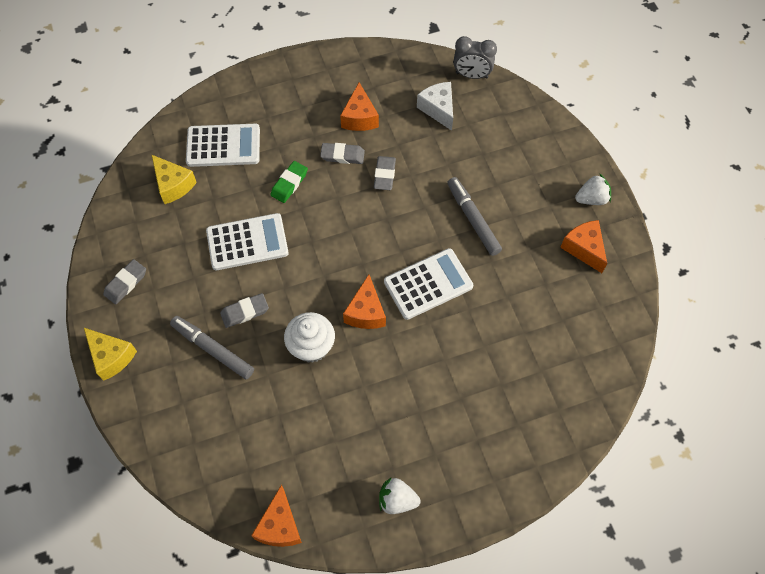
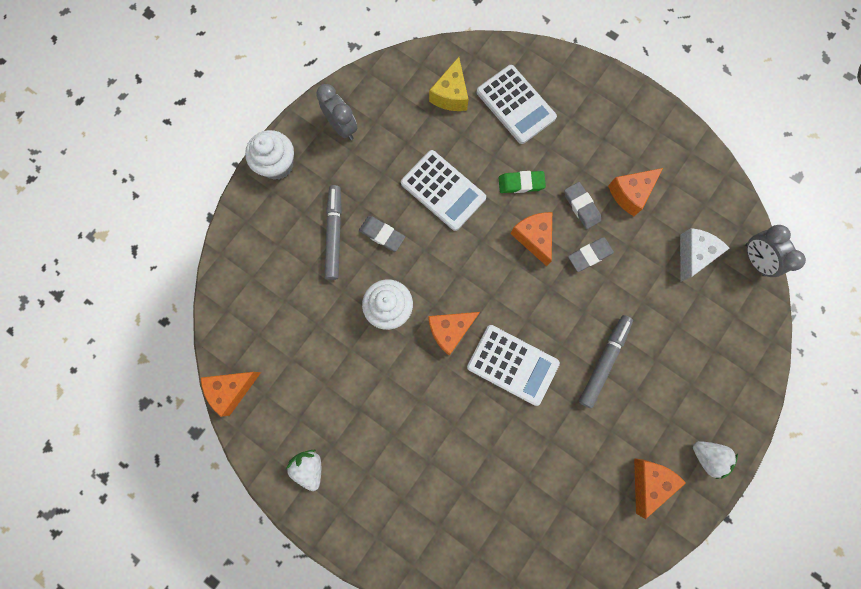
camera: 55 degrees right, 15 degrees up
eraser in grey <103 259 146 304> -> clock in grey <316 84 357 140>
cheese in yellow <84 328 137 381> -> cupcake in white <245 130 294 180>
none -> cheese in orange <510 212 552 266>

┄┄┄┄┄┄┄┄┄┄┄┄┄┄┄┄┄┄┄┄

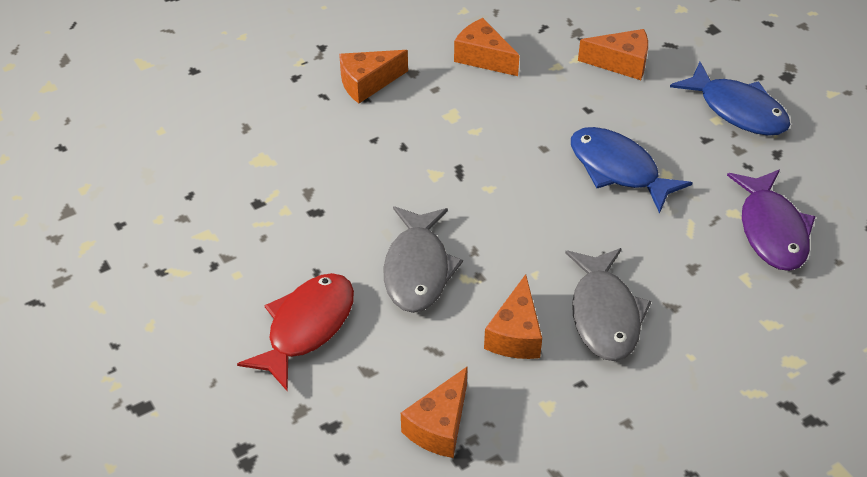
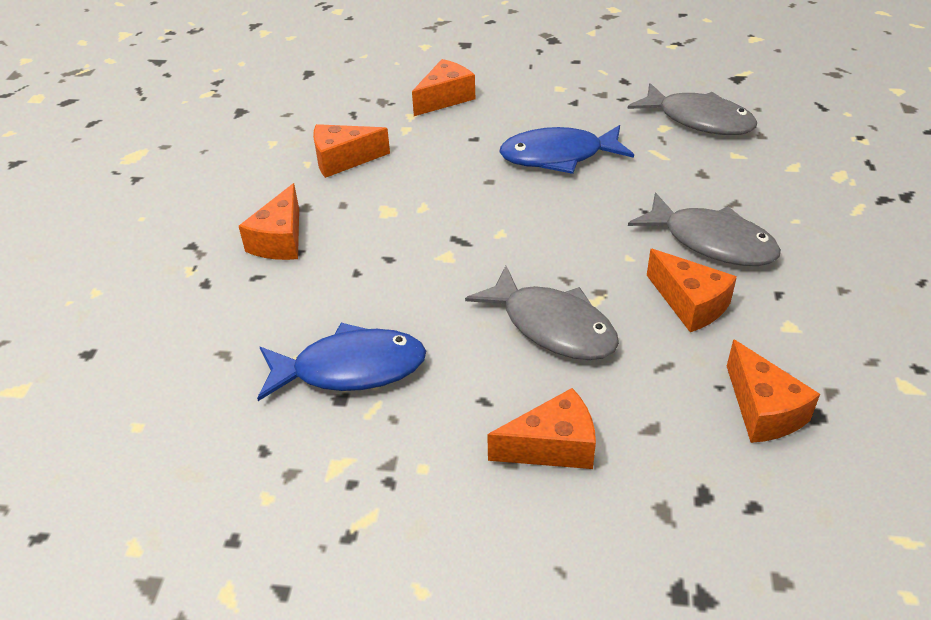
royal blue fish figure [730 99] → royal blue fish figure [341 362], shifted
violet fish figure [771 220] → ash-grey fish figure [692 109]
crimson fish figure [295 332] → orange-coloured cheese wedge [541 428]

┄┄┄┄┄┄┄┄┄┄┄┄┄┄┄┄┄┄┄┄

In the listing above, find the line holding "camera: 55 degrees right, 15 degrees up" and the line holding "none -> cheese in orange <510 212 552 266>", then output those two lines and every line between them exactly.

camera: 55 degrees right, 15 degrees up
eraser in grey <103 259 146 304> -> clock in grey <316 84 357 140>
cheese in yellow <84 328 137 381> -> cupcake in white <245 130 294 180>
none -> cheese in orange <510 212 552 266>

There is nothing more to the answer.